Aim of the task:
Set every record down again exactly. Do not carry over the pictures.

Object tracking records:

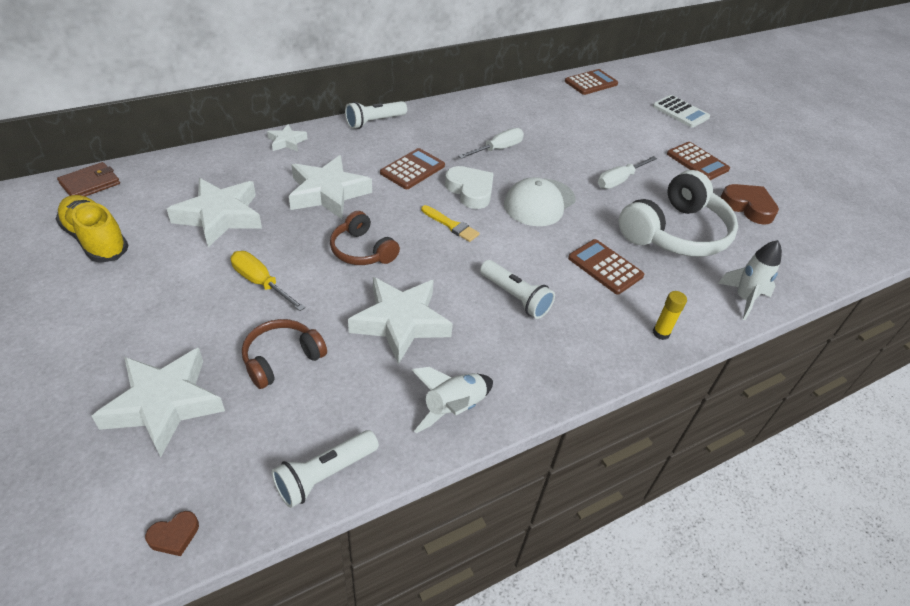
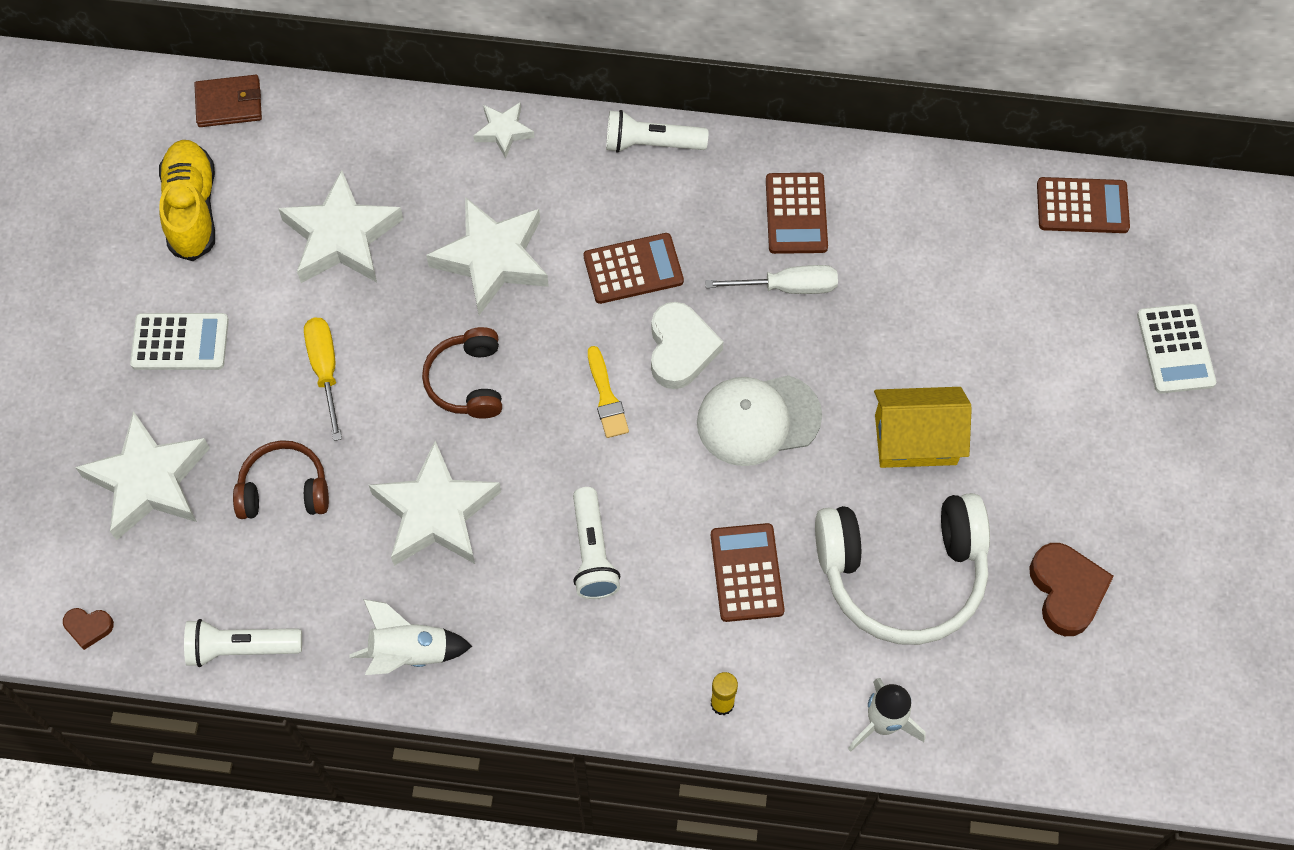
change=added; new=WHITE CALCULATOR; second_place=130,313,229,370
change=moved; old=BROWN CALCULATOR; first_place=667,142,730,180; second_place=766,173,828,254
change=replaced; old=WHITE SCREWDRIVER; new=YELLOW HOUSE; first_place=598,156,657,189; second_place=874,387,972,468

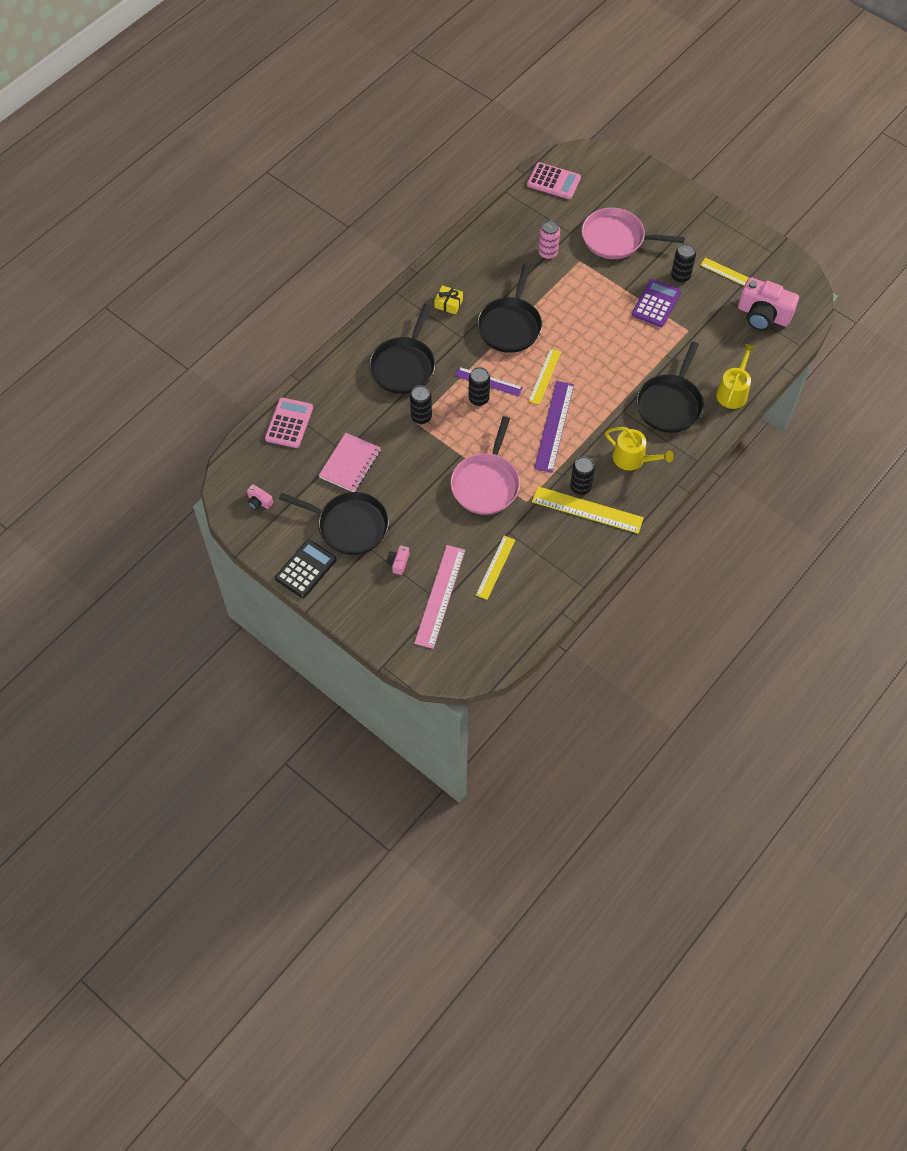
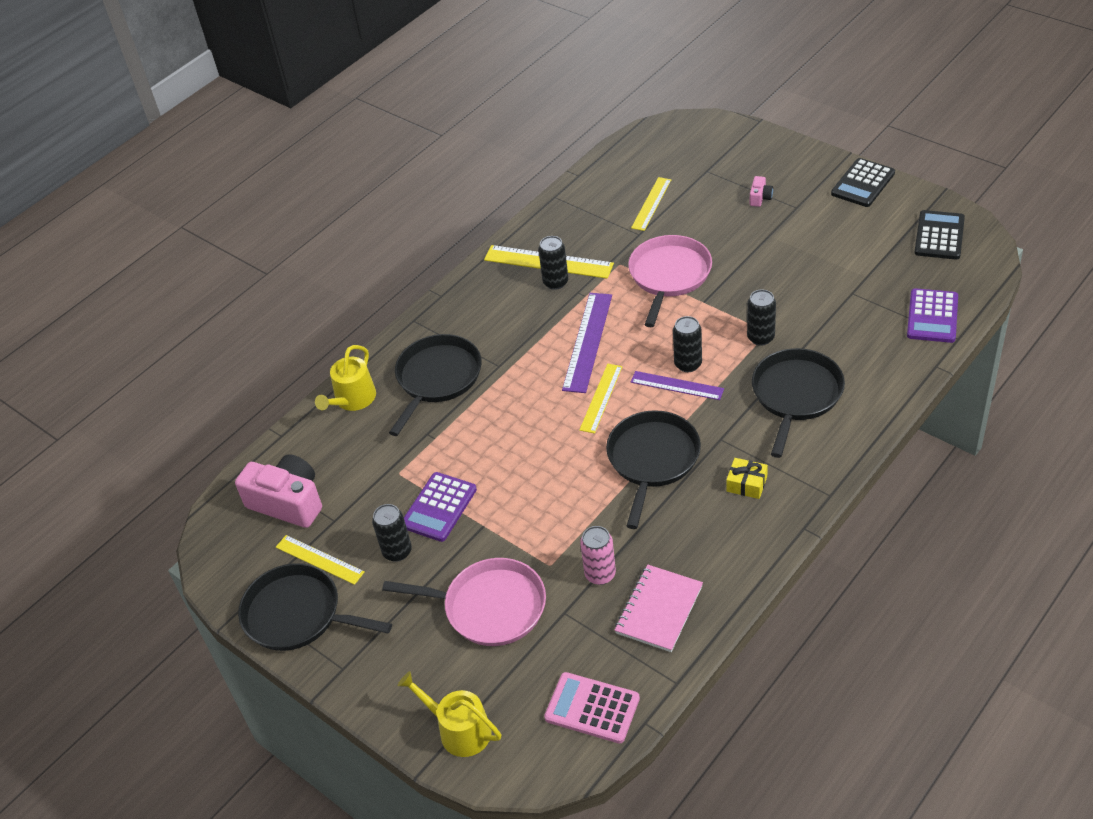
change=removed; old=PINK RULER; first_place=414,545,465,649
change=moved; old=BLACK PAN; first_place=279,492,389,555; second_place=238,563,392,651
change=moved; old=PINK NOTEBOOK; first_place=318,433,381,492; second_place=615,564,703,652
change=moved; old=YELLOW WATERING CAN; first_place=605,427,674,470; second_place=398,671,501,757
change=replaced; old=PINK CAMERA; new=BLACK CALCULATOR; first_place=247,484,273,510; second_place=914,210,965,260
change=recoloured; old=PINK CALCULATOR; new=PURPLE CALCULATOR; first_place=265,397,313,448; second_place=907,288,958,343

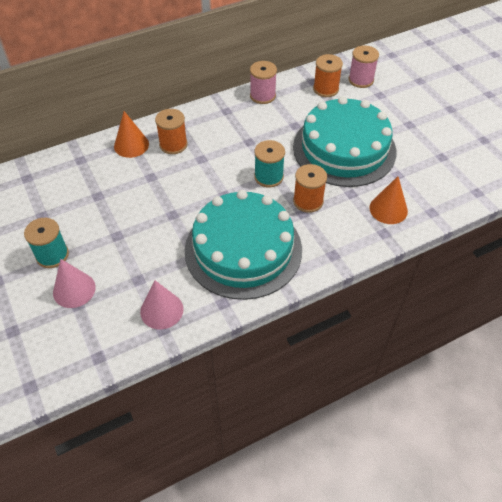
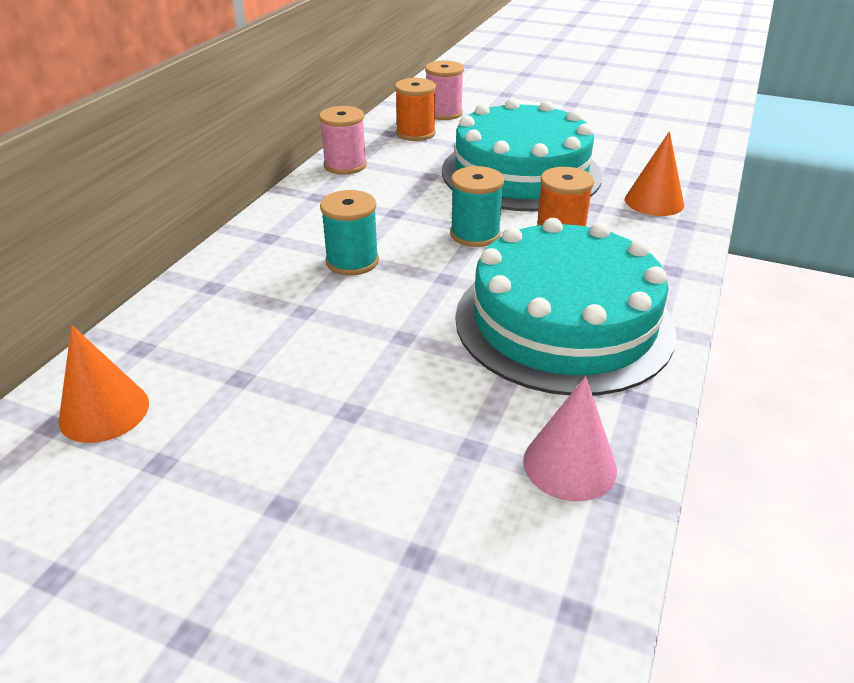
change=removed; old=PINK CONE; first_place=53,259,96,308
change=removed; old=ORANGE SPOOL; first_place=155,109,187,154
change=moved; old=TURQUOISE SPOOL; first_place=24,218,69,268; second_place=320,190,379,275
change=moved; old=ORANGE CONE; first_place=114,111,149,158; second_place=59,325,149,443

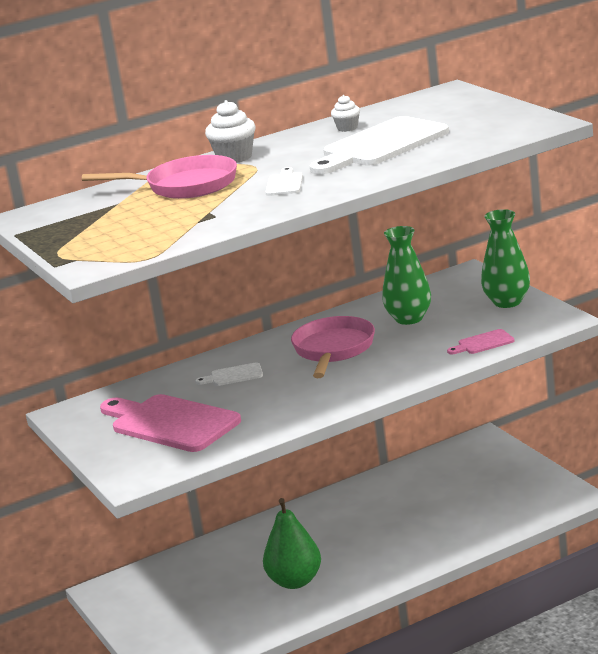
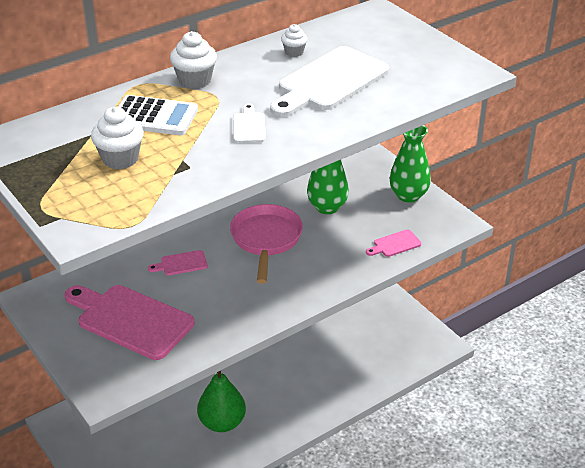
change=added; new=WHITE CUPCAKE; second_place=91,107,144,169
change=replaced; old=PINK PAN; new=WHITE CALCULATOR; first_place=82,155,237,199; second_place=118,95,198,135
change=recoloured; old=WHITE CUTTING BOARD; new=PINK CUTTING BOARD; first_place=195,362,263,386; second_place=148,250,208,275

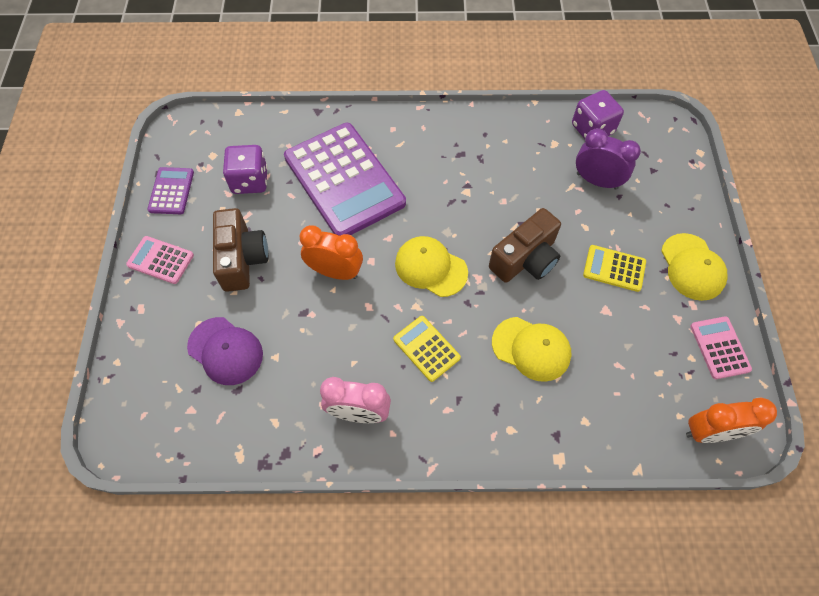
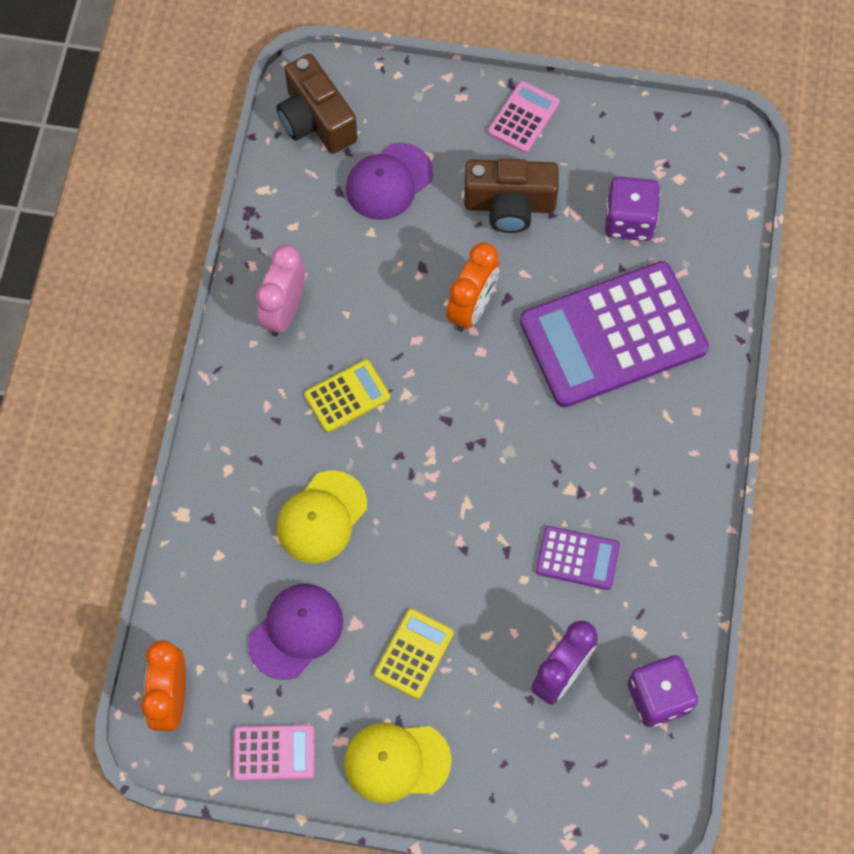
change=removed; old=YELLOW CAP; first_place=395,236,468,297
change=added; new=PURPLE CAP; second_place=248,584,343,680
change=moved; old=PURPLE CALCULATOR; first_place=147,167,194,214; second_place=536,526,620,590
change=moved; old=BROWN CAMERA; first_place=489,208,561,283; second_place=276,54,358,154

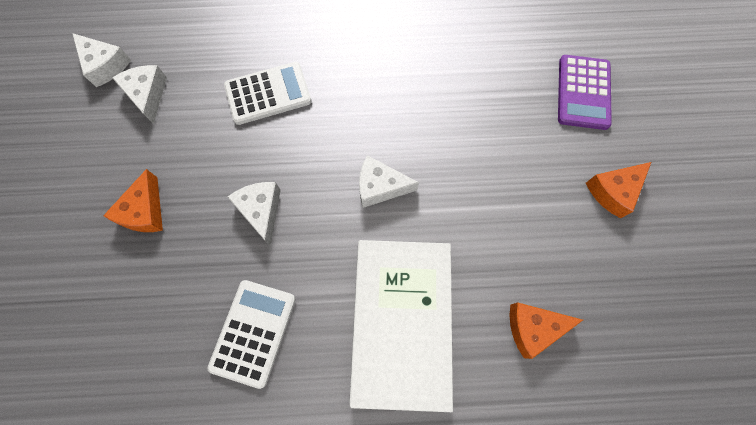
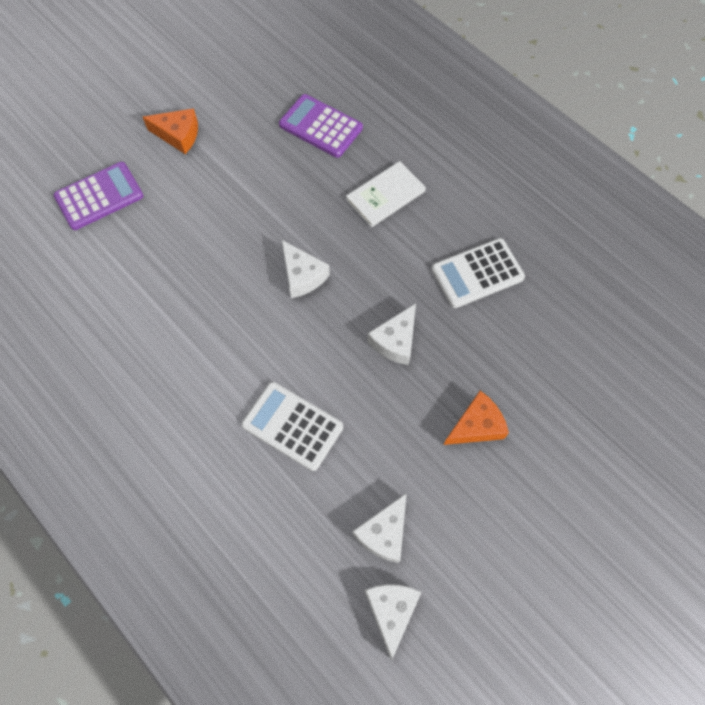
change=replaced; old=ORANGE CHEESE; new=PURPLE CALCULATOR; first_place=509,302,583,359; second_place=279,94,363,158
change=resized; old=WHITE BOOK; first_place=349,240,453,412; second_place=346,161,426,227; factor=0.53

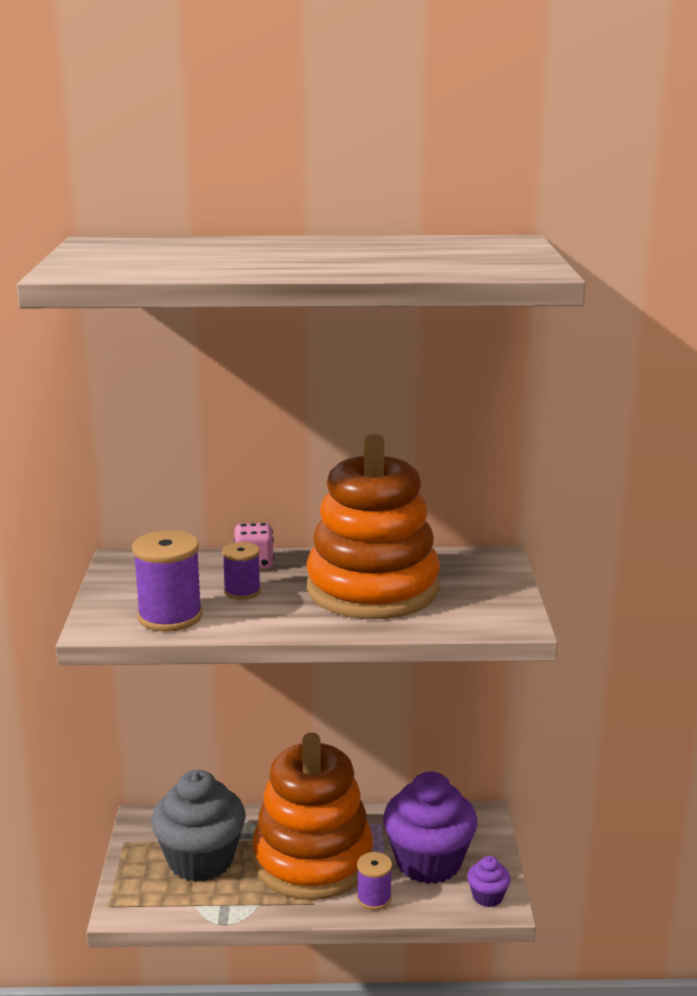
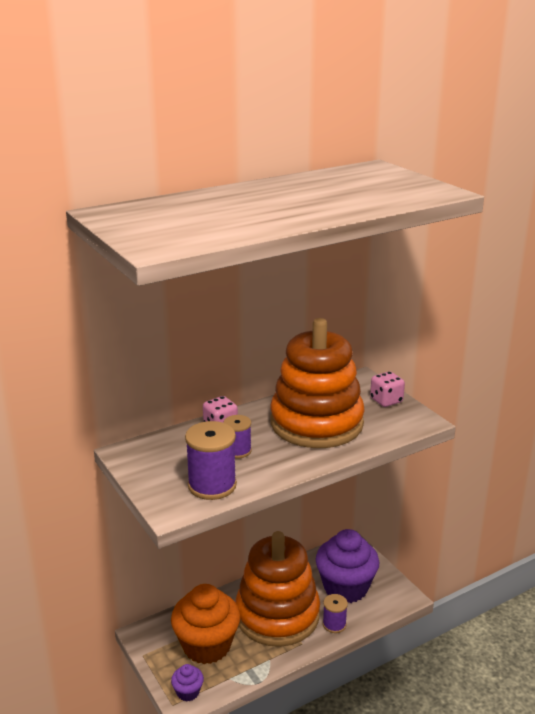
change=added; new=PINK DICE; second_place=370,371,405,407
change=moved; old=PURPLE CUPCAKE; first_place=467,856,511,907; second_place=171,664,204,702
change=recoloured; old=GREY CUPCAKE; new=ORANGE CUPCAKE; first_place=151,770,246,882; second_place=171,584,240,664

Completed exercise:
change=added; new=WHITE CALCULATOR; second_place=130,313,229,370
change=moved; old=BROWN CALCULATOR; first_place=667,142,730,180; second_place=766,173,828,254
change=replaced; old=WHITE SCREWDRIVER; new=YELLOW HOUSE; first_place=598,156,657,189; second_place=874,387,972,468

change=removed; old=PINK RULER; first_place=414,545,465,649
change=moved; old=BLACK PAN; first_place=279,492,389,555; second_place=238,563,392,651
change=moved; old=PINK NOTEBOOK; first_place=318,433,381,492; second_place=615,564,703,652
change=moved; old=YELLOW WATERING CAN; first_place=605,427,674,470; second_place=398,671,501,757
change=replaced; old=PINK CAMERA; new=BLACK CALCULATOR; first_place=247,484,273,510; second_place=914,210,965,260
change=recoloured; old=PINK CALCULATOR; new=PURPLE CALCULATOR; first_place=265,397,313,448; second_place=907,288,958,343

change=removed; old=PINK CONE; first_place=53,259,96,308
change=removed; old=ORANGE SPOOL; first_place=155,109,187,154
change=moved; old=TURQUOISE SPOOL; first_place=24,218,69,268; second_place=320,190,379,275
change=moved; old=ORANGE CONE; first_place=114,111,149,158; second_place=59,325,149,443

change=added; new=WHITE CUPCAKE; second_place=91,107,144,169
change=replaced; old=PINK PAN; new=WHITE CALCULATOR; first_place=82,155,237,199; second_place=118,95,198,135
change=recoloured; old=WHITE CUTTING BOARD; new=PINK CUTTING BOARD; first_place=195,362,263,386; second_place=148,250,208,275

change=removed; old=YELLOW CAP; first_place=395,236,468,297
change=added; new=PURPLE CAP; second_place=248,584,343,680
change=moved; old=PURPLE CALCULATOR; first_place=147,167,194,214; second_place=536,526,620,590
change=moved; old=BROWN CAMERA; first_place=489,208,561,283; second_place=276,54,358,154

change=replaced; old=ORANGE CHEESE; new=PURPLE CALCULATOR; first_place=509,302,583,359; second_place=279,94,363,158
change=resized; old=WHITE BOOK; first_place=349,240,453,412; second_place=346,161,426,227; factor=0.53

change=added; new=PINK DICE; second_place=370,371,405,407
change=moved; old=PURPLE CUPCAKE; first_place=467,856,511,907; second_place=171,664,204,702
change=recoloured; old=GREY CUPCAKE; new=ORANGE CUPCAKE; first_place=151,770,246,882; second_place=171,584,240,664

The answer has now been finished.